Exercise
The records below are to be set down again exactly, with the pictures left out.

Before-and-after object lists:
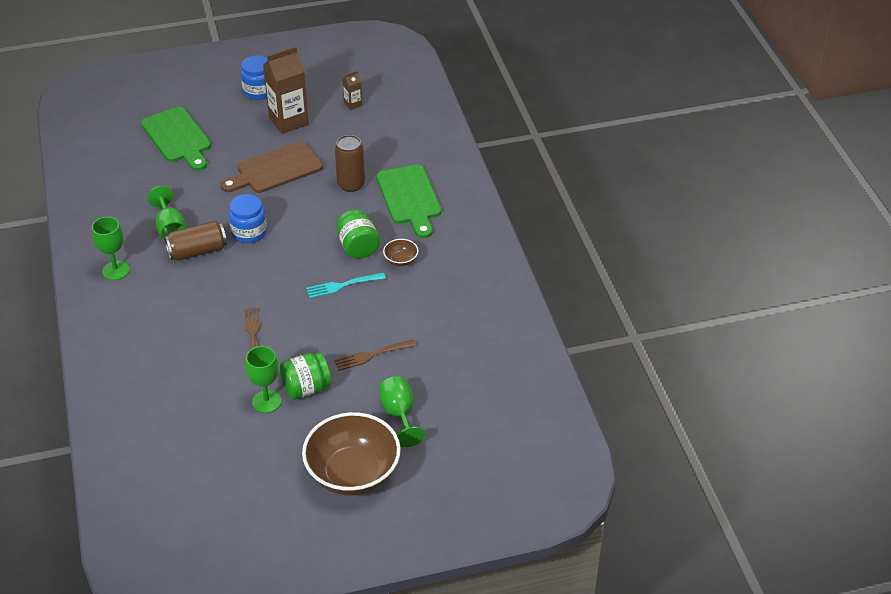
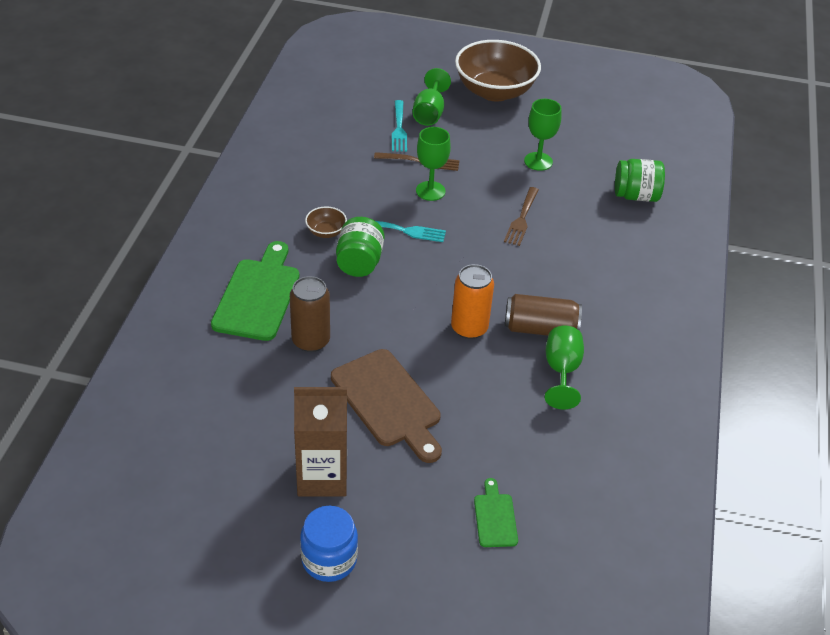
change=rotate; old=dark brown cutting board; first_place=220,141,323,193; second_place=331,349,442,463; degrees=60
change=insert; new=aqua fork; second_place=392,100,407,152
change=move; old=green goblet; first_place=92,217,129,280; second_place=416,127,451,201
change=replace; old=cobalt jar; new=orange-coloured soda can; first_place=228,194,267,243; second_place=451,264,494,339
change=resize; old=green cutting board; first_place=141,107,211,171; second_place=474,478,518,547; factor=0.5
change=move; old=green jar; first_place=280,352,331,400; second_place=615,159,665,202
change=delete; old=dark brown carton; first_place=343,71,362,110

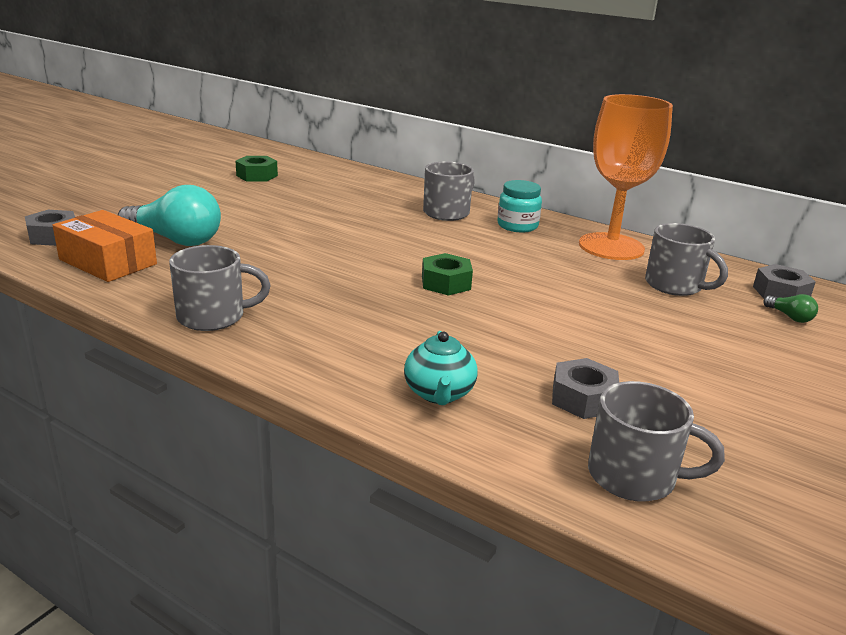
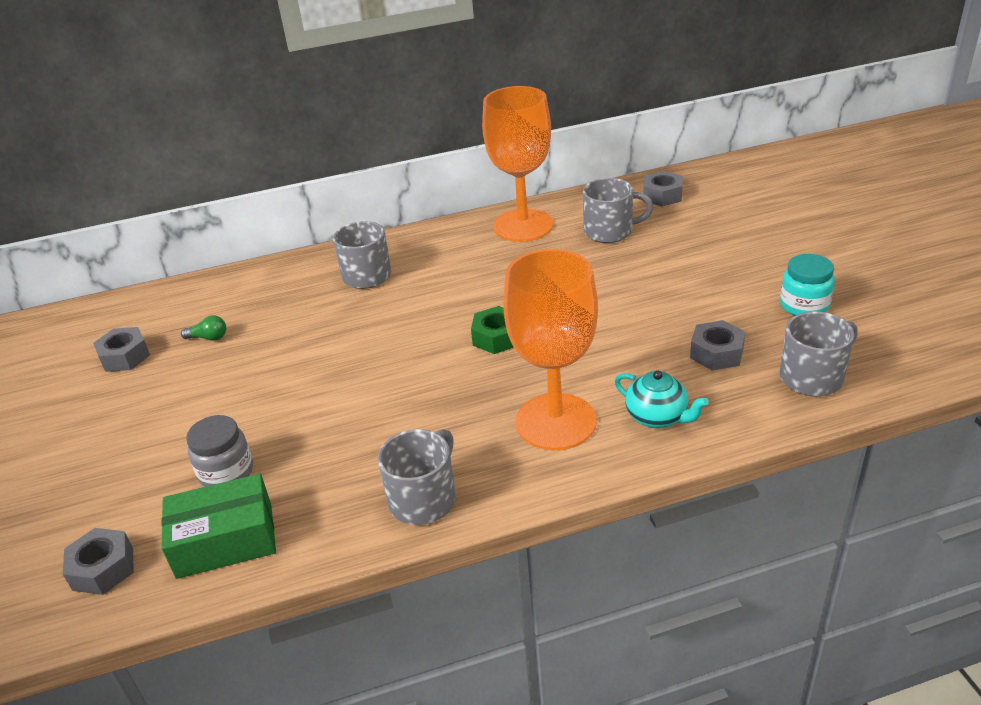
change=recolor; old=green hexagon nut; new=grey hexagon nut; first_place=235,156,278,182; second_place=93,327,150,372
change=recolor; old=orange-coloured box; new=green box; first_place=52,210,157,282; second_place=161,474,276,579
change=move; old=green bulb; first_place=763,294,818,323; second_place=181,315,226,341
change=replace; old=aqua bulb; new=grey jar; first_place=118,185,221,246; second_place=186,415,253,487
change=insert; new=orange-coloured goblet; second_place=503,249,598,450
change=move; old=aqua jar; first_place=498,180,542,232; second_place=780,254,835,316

Answer to the problem
change=rotate; old=dark brown cutting board; first_place=220,141,323,193; second_place=331,349,442,463; degrees=60
change=insert; new=aqua fork; second_place=392,100,407,152
change=move; old=green goblet; first_place=92,217,129,280; second_place=416,127,451,201
change=replace; old=cobalt jar; new=orange-coloured soda can; first_place=228,194,267,243; second_place=451,264,494,339
change=resize; old=green cutting board; first_place=141,107,211,171; second_place=474,478,518,547; factor=0.5
change=move; old=green jar; first_place=280,352,331,400; second_place=615,159,665,202
change=delete; old=dark brown carton; first_place=343,71,362,110

change=recolor; old=green hexagon nut; new=grey hexagon nut; first_place=235,156,278,182; second_place=93,327,150,372
change=recolor; old=orange-coloured box; new=green box; first_place=52,210,157,282; second_place=161,474,276,579
change=move; old=green bulb; first_place=763,294,818,323; second_place=181,315,226,341
change=replace; old=aqua bulb; new=grey jar; first_place=118,185,221,246; second_place=186,415,253,487
change=insert; new=orange-coloured goblet; second_place=503,249,598,450
change=move; old=aqua jar; first_place=498,180,542,232; second_place=780,254,835,316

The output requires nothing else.